Task item
Your task is to copy every record exactly.

Study material
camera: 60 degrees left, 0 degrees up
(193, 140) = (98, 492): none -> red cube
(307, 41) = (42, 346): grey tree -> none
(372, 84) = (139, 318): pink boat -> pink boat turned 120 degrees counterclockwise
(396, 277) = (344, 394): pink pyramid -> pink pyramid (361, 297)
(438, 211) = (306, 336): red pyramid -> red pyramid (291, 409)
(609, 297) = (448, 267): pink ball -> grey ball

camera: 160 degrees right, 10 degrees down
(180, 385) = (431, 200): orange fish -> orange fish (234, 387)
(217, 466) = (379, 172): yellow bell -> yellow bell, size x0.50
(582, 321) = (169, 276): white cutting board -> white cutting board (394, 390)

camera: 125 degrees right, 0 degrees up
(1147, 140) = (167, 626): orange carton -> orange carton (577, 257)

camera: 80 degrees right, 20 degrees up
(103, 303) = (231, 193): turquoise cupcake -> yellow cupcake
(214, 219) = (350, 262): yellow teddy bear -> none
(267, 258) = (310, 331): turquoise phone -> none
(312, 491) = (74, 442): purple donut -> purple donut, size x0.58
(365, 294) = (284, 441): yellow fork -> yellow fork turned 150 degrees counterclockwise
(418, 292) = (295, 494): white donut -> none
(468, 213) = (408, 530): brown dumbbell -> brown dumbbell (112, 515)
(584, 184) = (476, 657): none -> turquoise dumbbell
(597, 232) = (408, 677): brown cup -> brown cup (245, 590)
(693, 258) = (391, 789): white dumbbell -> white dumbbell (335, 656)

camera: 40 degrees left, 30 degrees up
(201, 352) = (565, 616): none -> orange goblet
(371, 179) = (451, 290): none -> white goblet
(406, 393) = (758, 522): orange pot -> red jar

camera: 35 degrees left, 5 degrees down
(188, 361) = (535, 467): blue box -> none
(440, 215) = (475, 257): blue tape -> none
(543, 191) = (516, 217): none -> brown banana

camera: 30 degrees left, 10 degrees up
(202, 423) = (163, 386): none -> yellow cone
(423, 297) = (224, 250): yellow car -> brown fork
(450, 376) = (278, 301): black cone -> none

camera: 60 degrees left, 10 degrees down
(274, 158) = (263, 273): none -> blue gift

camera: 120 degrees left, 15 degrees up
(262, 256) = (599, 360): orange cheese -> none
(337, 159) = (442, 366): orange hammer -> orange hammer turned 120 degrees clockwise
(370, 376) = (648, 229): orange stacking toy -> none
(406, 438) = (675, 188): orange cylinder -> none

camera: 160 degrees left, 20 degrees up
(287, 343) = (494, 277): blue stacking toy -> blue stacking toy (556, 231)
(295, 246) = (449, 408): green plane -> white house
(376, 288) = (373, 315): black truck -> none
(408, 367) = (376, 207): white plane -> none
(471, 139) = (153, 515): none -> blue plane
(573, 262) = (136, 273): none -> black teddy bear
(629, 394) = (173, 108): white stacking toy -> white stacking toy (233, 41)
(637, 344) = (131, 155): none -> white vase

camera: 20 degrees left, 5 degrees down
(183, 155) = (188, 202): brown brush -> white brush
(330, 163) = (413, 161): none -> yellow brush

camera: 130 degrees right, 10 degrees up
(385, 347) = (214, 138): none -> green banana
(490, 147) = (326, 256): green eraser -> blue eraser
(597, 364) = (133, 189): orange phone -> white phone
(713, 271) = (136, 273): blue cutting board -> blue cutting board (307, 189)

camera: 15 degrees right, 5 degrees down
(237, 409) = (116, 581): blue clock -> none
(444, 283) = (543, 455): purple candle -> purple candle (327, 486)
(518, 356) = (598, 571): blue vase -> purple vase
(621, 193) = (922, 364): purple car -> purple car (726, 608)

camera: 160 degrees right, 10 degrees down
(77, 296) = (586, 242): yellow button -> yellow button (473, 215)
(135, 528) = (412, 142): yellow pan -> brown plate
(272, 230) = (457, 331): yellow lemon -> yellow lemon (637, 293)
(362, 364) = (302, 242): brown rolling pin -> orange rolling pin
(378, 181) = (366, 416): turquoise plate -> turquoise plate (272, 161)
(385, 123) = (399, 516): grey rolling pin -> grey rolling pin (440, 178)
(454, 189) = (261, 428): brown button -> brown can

Answer to the exercise
camera: 60 degrees left, 0 degrees up
(193, 140) = (98, 492): none -> red cube
(307, 41) = (42, 346): grey tree -> none
(372, 84) = (139, 318): pink boat -> pink boat turned 120 degrees counterclockwise
(396, 277) = (344, 394): pink pyramid -> pink pyramid (361, 297)
(438, 211) = (306, 336): red pyramid -> red pyramid (291, 409)
(609, 297) = (448, 267): pink ball -> grey ball

camera: 160 degrees right, 10 degrees down
(180, 385) = (431, 200): orange fish -> orange fish (234, 387)
(217, 466) = (379, 172): yellow bell -> yellow bell, size x0.50
(582, 321) = (169, 276): white cutting board -> white cutting board (394, 390)

camera: 125 degrees right, 0 degrees up
(1147, 140) = (167, 626): orange carton -> orange carton (577, 257)

camera: 80 degrees right, 20 degrees up
(103, 303) = (231, 193): turquoise cupcake -> yellow cupcake
(214, 219) = (350, 262): yellow teddy bear -> none
(267, 258) = (310, 331): turquoise phone -> none
(312, 491) = (74, 442): purple donut -> purple donut, size x0.58
(365, 294) = (284, 441): yellow fork -> yellow fork turned 150 degrees counterclockwise
(418, 292) = (295, 494): white donut -> none
(468, 213) = (408, 530): brown dumbbell -> brown dumbbell (112, 515)
(584, 184) = (476, 657): none -> turquoise dumbbell
(597, 232) = (408, 677): brown cup -> brown cup (245, 590)
(693, 258) = (391, 789): white dumbbell -> white dumbbell (335, 656)

camera: 40 degrees left, 30 degrees up
(201, 352) = (565, 616): none -> orange goblet
(371, 179) = (451, 290): none -> white goblet
(406, 393) = (758, 522): orange pot -> red jar

camera: 35 degrees left, 5 degrees down
(188, 361) = (535, 467): blue box -> none
(440, 215) = (475, 257): blue tape -> none
(543, 191) = (516, 217): none -> brown banana

camera: 30 degrees left, 10 degrees up
(202, 423) = (163, 386): none -> yellow cone
(423, 297) = (224, 250): yellow car -> brown fork
(450, 376) = (278, 301): black cone -> none

camera: 60 degrees left, 10 degrees down
(274, 158) = (263, 273): none -> blue gift

camera: 120 degrees left, 15 degrees up
(262, 256) = (599, 360): orange cheese -> none
(337, 159) = (442, 366): orange hammer -> orange hammer turned 120 degrees clockwise
(370, 376) = (648, 229): orange stacking toy -> none
(406, 438) = (675, 188): orange cylinder -> none

camera: 160 degrees left, 20 degrees up
(287, 343) = (494, 277): blue stacking toy -> blue stacking toy (556, 231)
(295, 246) = (449, 408): green plane -> white house
(376, 288) = (373, 315): black truck -> none
(408, 367) = (376, 207): white plane -> none
(471, 139) = (153, 515): none -> blue plane
(573, 262) = (136, 273): none -> black teddy bear
(629, 394) = (173, 108): white stacking toy -> white stacking toy (233, 41)
(637, 344) = (131, 155): none -> white vase

camera: 20 degrees left, 5 degrees down
(183, 155) = (188, 202): brown brush -> white brush
(330, 163) = (413, 161): none -> yellow brush

camera: 130 degrees right, 10 degrees up
(385, 347) = (214, 138): none -> green banana
(490, 147) = (326, 256): green eraser -> blue eraser
(597, 364) = (133, 189): orange phone -> white phone
(713, 271) = (136, 273): blue cutting board -> blue cutting board (307, 189)

camera: 15 degrees right, 5 degrees down
(237, 409) = (116, 581): blue clock -> none
(444, 283) = (543, 455): purple candle -> purple candle (327, 486)
(518, 356) = (598, 571): blue vase -> purple vase
(621, 193) = (922, 364): purple car -> purple car (726, 608)

camera: 160 degrees right, 10 degrees down
(77, 296) = (586, 242): yellow button -> yellow button (473, 215)
(135, 528) = (412, 142): yellow pan -> brown plate
(272, 230) = (457, 331): yellow lemon -> yellow lemon (637, 293)
(362, 364) = (302, 242): brown rolling pin -> orange rolling pin
(378, 181) = (366, 416): turquoise plate -> turquoise plate (272, 161)
(385, 123) = (399, 516): grey rolling pin -> grey rolling pin (440, 178)
(454, 189) = (261, 428): brown button -> brown can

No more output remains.